-- Opening Marker --

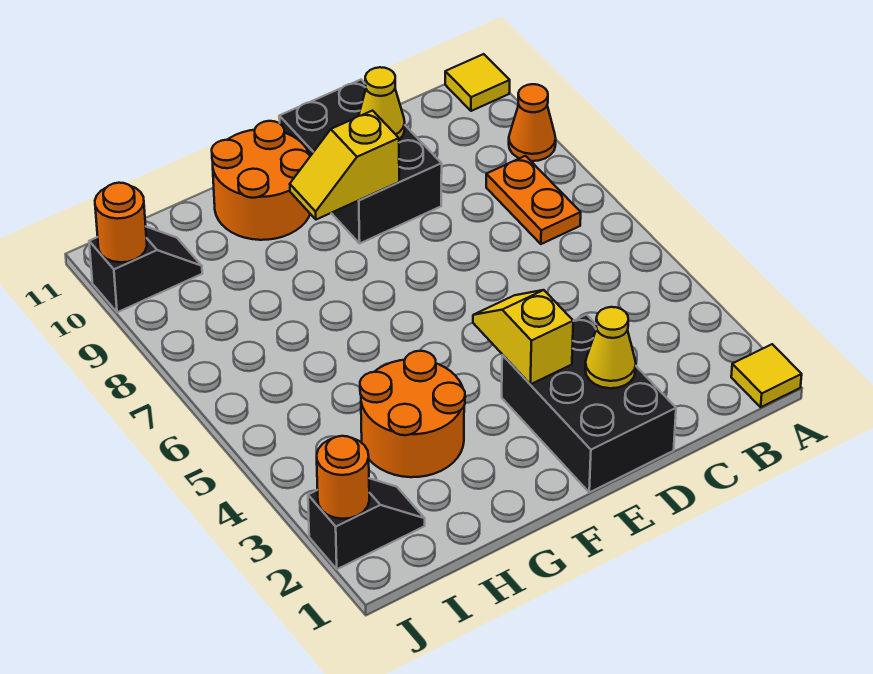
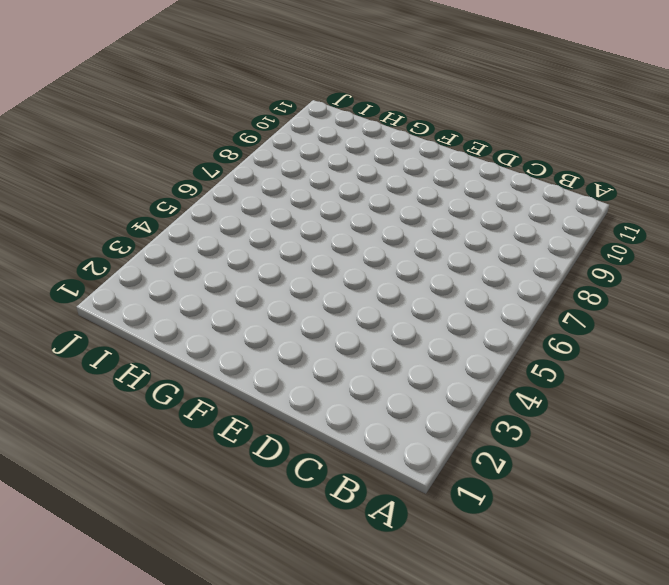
none -> yellow tile A1 level 1
none -> orange cone A9 level 1
none -> yellow tile A11 level 1

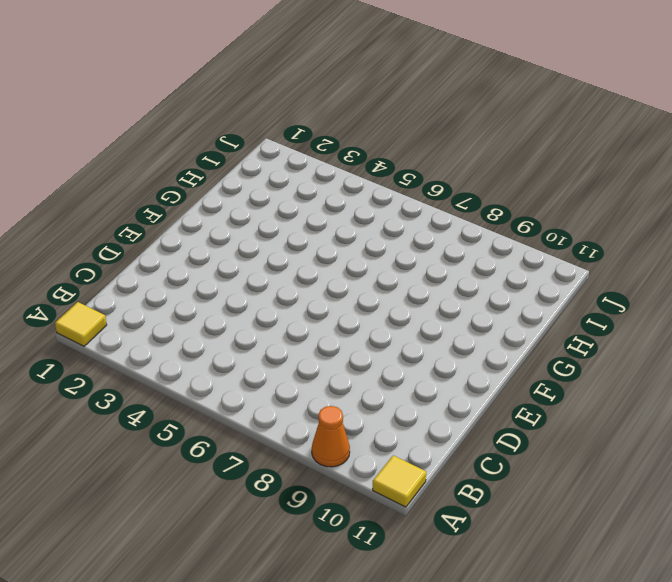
none -> orange plate B7:B8 level 1
none -> black brick D1:E3 level 1
none -> black brick D9:E11 level 1

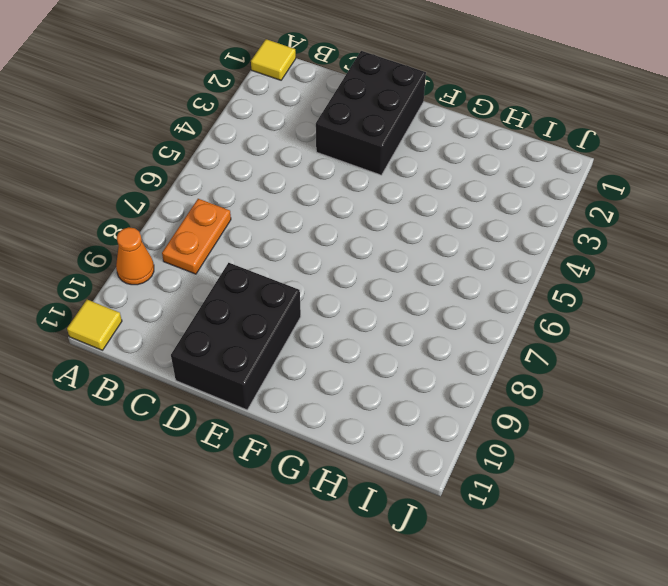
none -> orange round brick F10:G11 level 1
none -> orange round brick G3:H4 level 1
none -> black slope I2:J2 level 1 top J

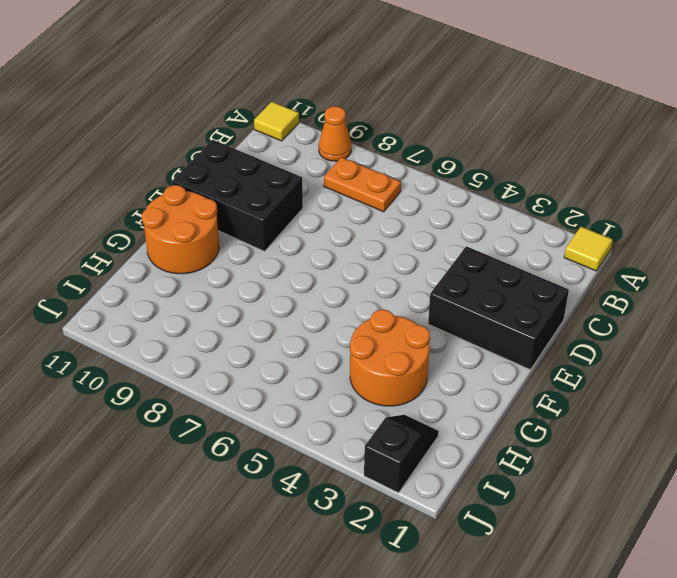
none -> black slope I10:J10 level 1 top J
none -> yellow cone D2 level 2
none -> yellow cone D10 level 2

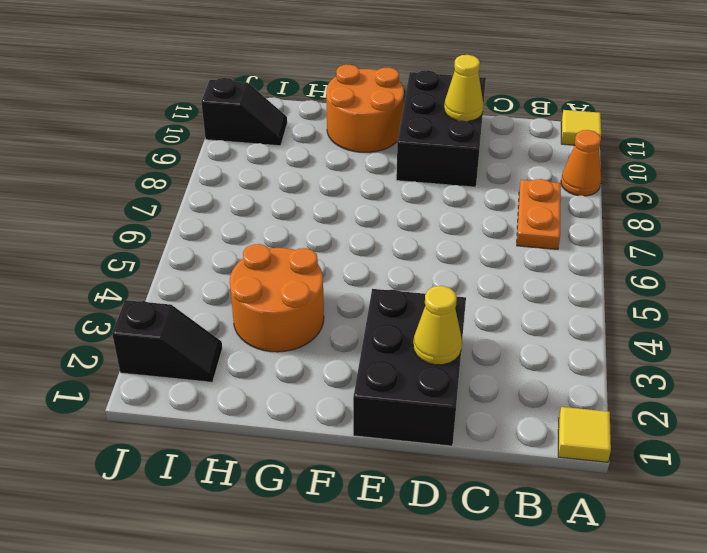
none -> yellow slope E3:E4 level 2 top 3
none -> yellow slope E9:F9 level 2 top E
none -> orange round brick J2 level 2

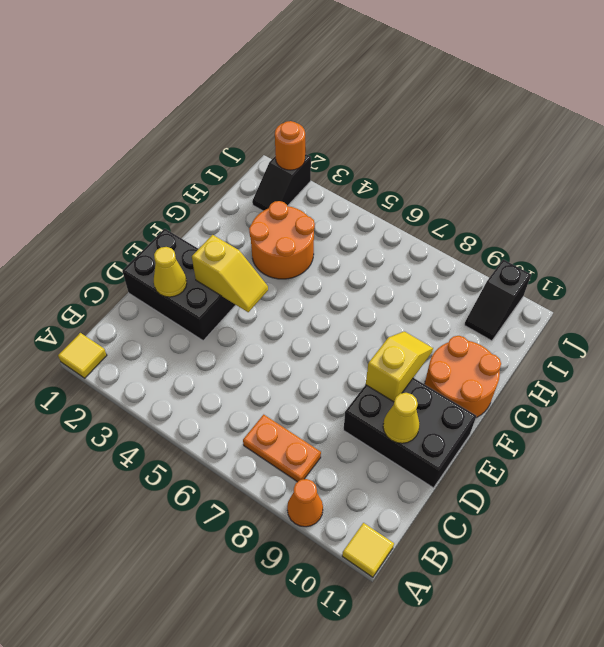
none -> orange round brick J10 level 2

-- Closing Marker --

Using the records above, gather all lines where the string "yellow" is present.

none -> yellow tile A1 level 1
none -> yellow tile A11 level 1
none -> yellow cone D2 level 2
none -> yellow cone D10 level 2
none -> yellow slope E3:E4 level 2 top 3
none -> yellow slope E9:F9 level 2 top E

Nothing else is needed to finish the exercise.